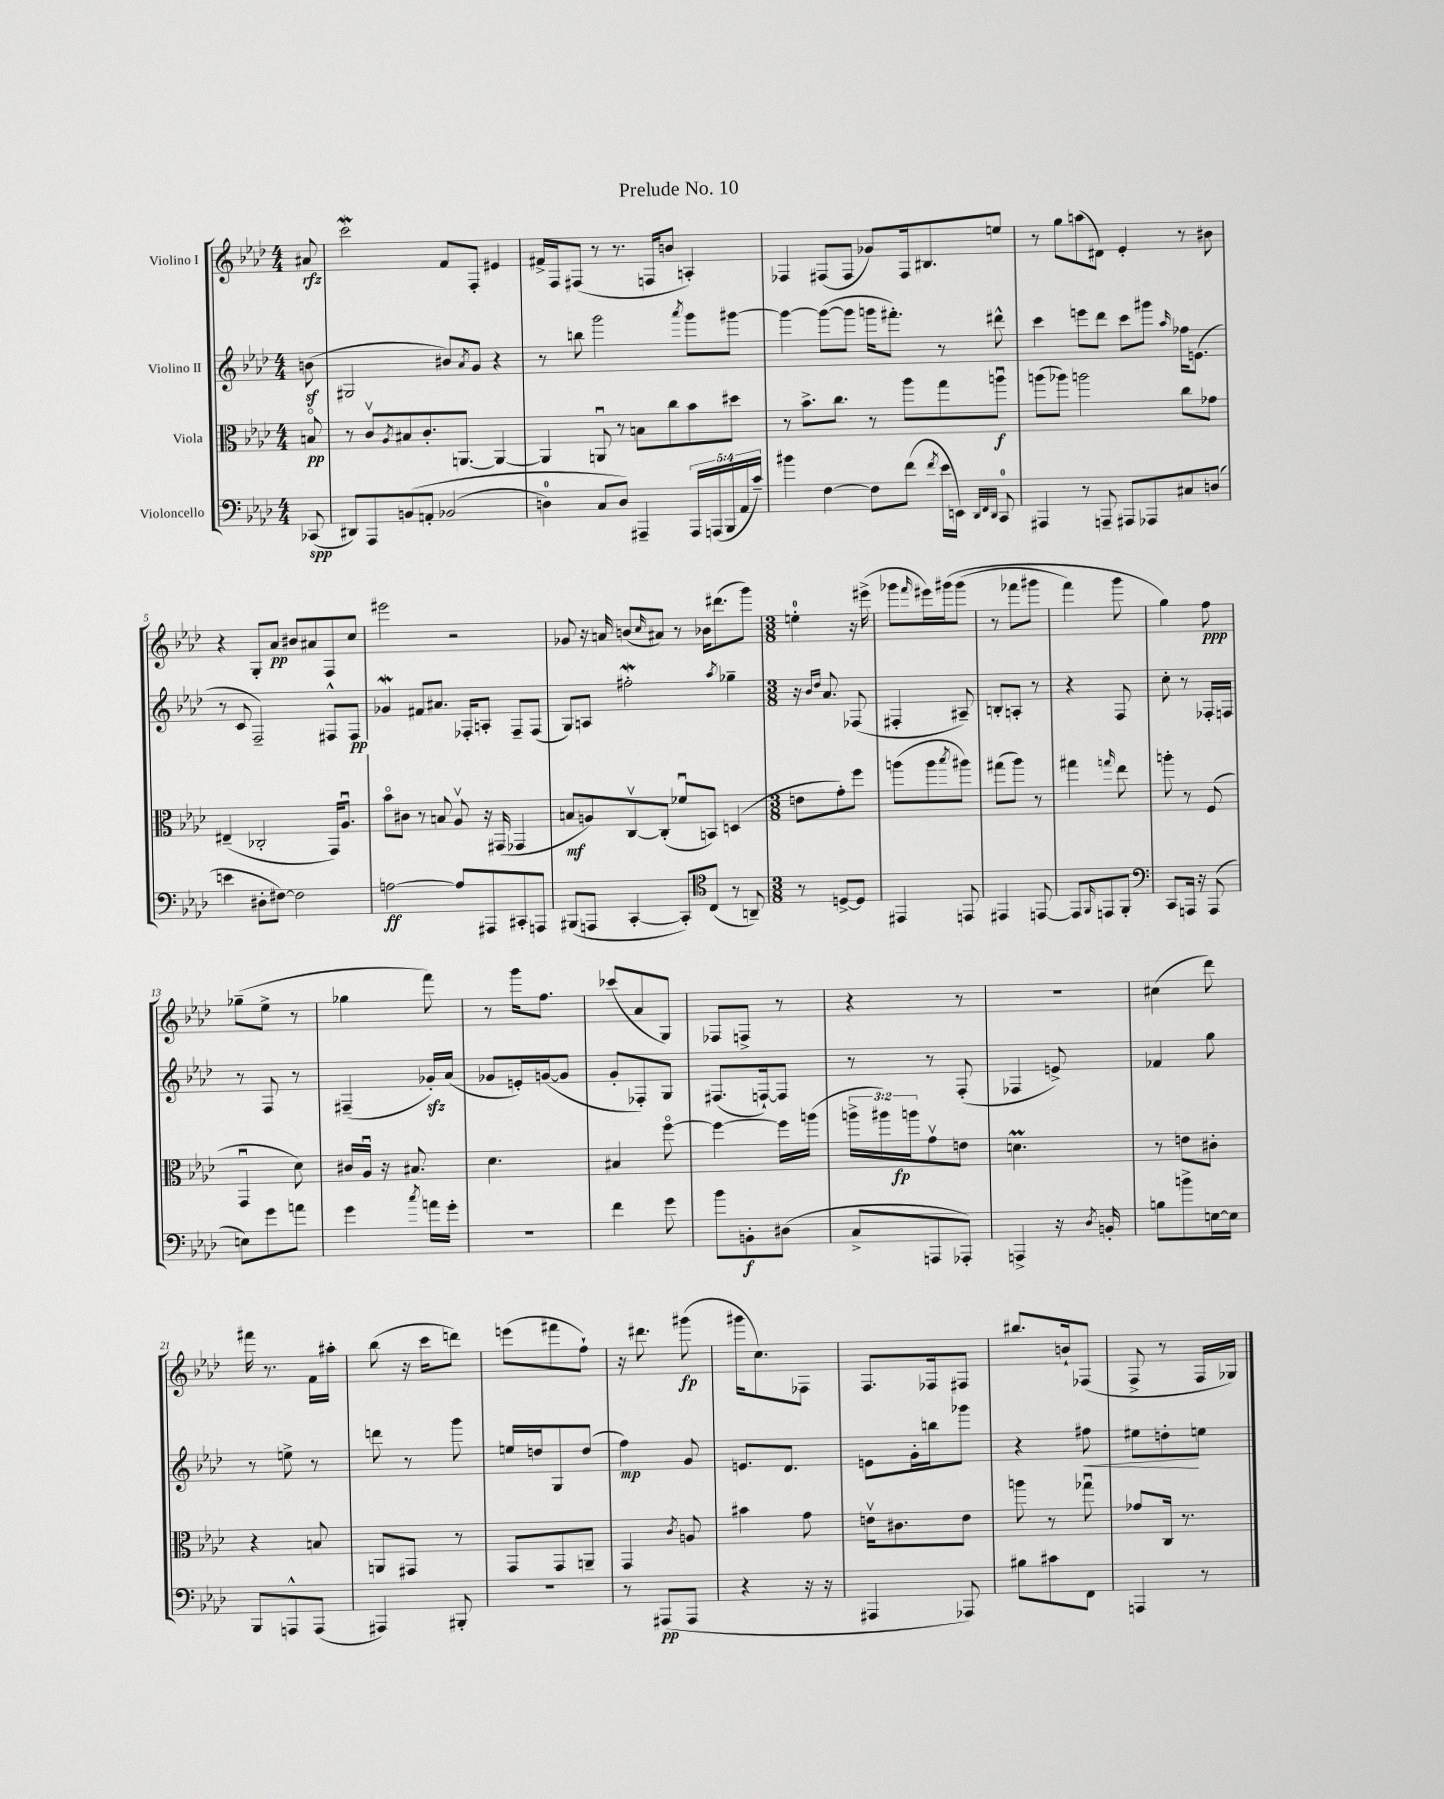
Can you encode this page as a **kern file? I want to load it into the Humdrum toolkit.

**kern	**kern	**kern	**kern
*staff4	*staff3	*staff2	*staff1
*clefF4	*clefC3	*clefG2	*clefG2
*k[b-e-a-d-]	*k[b-e-a-d-]	*k[b-e-a-d-]	*k[b-e-a-d-]
*M4/4	*M4/4	*M4/4	*M4/4
(8CC-	8Bo	(8b	8a#
=	=	=	=
8DD#)	8r	2G#	2ccc
8AAA-	8cv	.	.
.	8qA-	.	.
&(8BB	8B#	.	.
8AA'	8.c'	.	.
(2BB-	.	8b#)	8f
.	[8.AA	.	.
.	.	8qa-	.
.	.	8g	8F'
.	4AA_	4r	4e#
=	=	=	=
4D)	4AA]	8r	16f#^
.	.	.	16F
.	.	8bb	(8F#
8C	8AAu	2ggg	8r
8D&)	8r	.	8.r
4AAA#~	8B	.	.
.	.	.	16F
.	8cc	.	8b
.	.	8qaaa-	.
20AAA#	8b-	8ggg	4A')
(20AAA	.	.	.
20BBB-	.	.	.
.	8dd#	[8ggg#	.
20AA-	.	.	.
20c~)	.	.	.
=	=	=	=
4b#	8r	4ggg#_	4F-
.	8.b-^	.	.
[4F	.	(8ggg#_	(8F#
.	8.cc	.	.
.	.	8ggg#]	8F#
8F]	8r	16ggg	8g-)
.	.	8.fff#')	.
(8f	8aa-	.	16F#
.	.	.	8.B#
8qf	.	.	.
16e-	8gg	8r	.
16EE)	.	.	.
32qqDD-	.	.	.
32qqFF	.	.	.
32qqDD-	.	.	.
8CC	8aau	8ddd#^^	8ee
=	=	=	=
4AAA#	(8aa	4ccc	8r
.	8aa-)	.	8gg
8r	2aa	8eee	(8aa
8AAA~	.	8ddd-	8d#)
8AAA#	.	8ccc	4e-'
8AAA-	.	8ggg#	.
.	.	16qqaa-	.
8C#	8cc	16ff-	8r
.	.	(8.e	.
(8D	8g-	.	8b#
=	=	=	=
4e	(4E#~	8r	4r
.	.	8c	.
8D#'	2C-'	2F~)	8G'
[8F#)	.	.	8a-
2F#]	.	.	8b#
.	.	.	8a#
.	16GG)	8F#^^	8F
.	8.A-u	.	.
.	.	8F#	8cc
=	=	=	=
[2A	8b-o	4g-	2eee#
.	8c#	.	.
.	8r	8f#	.
.	8B	8.a#	.
8A]	8A-v	.	2r
.	.	16F-'	.
8AAA#	16r	8A'	.
.	(16GG#	.	.
8CC#'	4GG-	8F-~	.
8AAA	.	(8F-	.
=	=	=	=
(8BBB#	8B	8G)	8g-
8AAA	8A)	8A	16r
.	.	.	16a
[4CC'	[8Cv	2ff#'	(8b
.	.	.	16qqcc
.	(8C']	.	8a#)
8CC'])	8f-u	.	8r
(8C	8BB)	.	16b-
.	.	.	(8.ddd#
.	.	8qaa-	.
8r	(4D	4gg-~	.
8AA~)	.	.	8ggg)
=	=	=	=
*clefC4	*	*	*
*M3/8	*M3/8	*M3/8	*M3/8
8r	8e	16r	4ee'
.	.	16qqb-	.
.	.	16qqdd-	.
.	.	8.a-	.
[8D^	8g')	.	.
8D]	8ff	(8F-	16r
.	.	.	(16eee#^
=	=	=	=
4EE#	(8aa	4F#'	8ggg-
.	.	.	16qqfff
.	8aa	.	16eee#)
.	.	.	&(16ggg#
.	8qbb-	.	.
8EE	8aa#)	8A#~)	(8ggg#
=	=	=	=
4EE#	(8gg#	8B'	8r
.	8aa-)	8A'	8fff-
[8EE	8r	8r	8ggg#
=	=	=	=
8EE]	4gg#	4r	4fff)
16qqFF	.	.	.
8EE	.	.	.
.	16qqgg	.	.
8FF'	8ee-	8F	8ggg
=	=	=	=
*clefF4	*	*	*
8CC	8aa'	8cc'	4gg&)
16AAA	8r	8r	.
16r	.	.	.
(8AAA	(8F	16F-'	8ff
.	.	16F	.
=	=	=	=
8E)	4GGu	8r	(8gg-~
8g	.	8F	8ee-^
8a	8d-)	8r	8r
=	=	=	=
4g	16c#	(4F#~	4gg-
.	16A-u	.	.
.	16r	.	.
.	8.B#	.	.
8qcc	.	.	.
16a	.	16g-')	8fff)
16g'	.	(16a-	.
=	=	=	=
4.r	4.d-	8g-	8r
.	.	16e')	16ggg
.	.	([16g	8.ff
.	.	8g]	.
=	=	=	=
4f	4B#	8g'	(8ccc-
.	.	8F-')	8a-
8g	[8ffo	8G	8G)
=	=	=	=
8b-	4ff_	(8.F#	8F-
8BB'	.	.	8F^
.	.	[16F`)	.
(8D#	16ff]	8F]	8r
.	(16aa	.	.
=	=	=	=
8C^	24aa^	8r	4r
.	24aa#)	.	.
.	24aa	.	.
8AAA	8gv	8r	.
8AAA-')	8e	(8F'	8r
=	=	=	=
4AAA^	4.d	4F-	4.r
16r	.	8e^)	.
8qD-	.	.	.
16BB'	.	.	.
=	=	=	=
8B	8r	4f-	(4cc#
8b^	8e	.	.
[16E	8c#'	8gg	8ddd-)
16E]	.	.	.
=	=	=	=
8BBB-	4r	8r	16fff#
.	.	.	8.r
8AAA^^	.	8ee^	.
(8AAA	8B	8r	16f
.	.	.	16aa#'
=	=	=	=
4AAA#)	8AA	8ddd	(8bb-
.	8GG#	8r	16r
.	.	.	16ccc
8BBB#'	8r	8ggg	8ddd)
=	=	=	=
4.r	8GG	16ee	(8eee
.	.	16dd	.
.	8GG	8G	8fff#
.	8AA~	(8dd	8ff`)
=	=	=	=
8r	4GG	4ff)	16r
.	.	.	8.ddd#
(8AAA#	.	.	.
.	8qc	.	.
8AAA#	8A	8g	(8ggg#
=	=	=	=
4r	4b#	8.e	16ggg#
.	.	.	8.cc)
.	.	8.d-	.
16r	8g	.	8F-
16r	.	.	.
=	=	=	=
4AAA#	16ev	8e	8.F
.	8.c#	.	.
.	.	16g'	.
.	.	16bb	16F-
8AAA-)	8e	8ggg-	8F#
=	=	=	=
8B#	8aa	4r	8.bb#
8c#	8r	.	.
.	.	.	16b`
8FF	8gg-u	8ff#	(8F-
=	=	=	=
4AAA	8g-	8ee#	8F^
.	16C	8dd'	8r
.	8.r	.	.
8r	.	8ee	16F
.	.	.	16G-)
==	==	==	==
*-	*-	*-	*-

**********

Collect each line of the material above that contains the string "kern". The match is case-sensitive.

Exercise response
Can you encode this page as a **kern file? I want to load it into the Humdrum toolkit.
**kern	**kern	**kern	**kern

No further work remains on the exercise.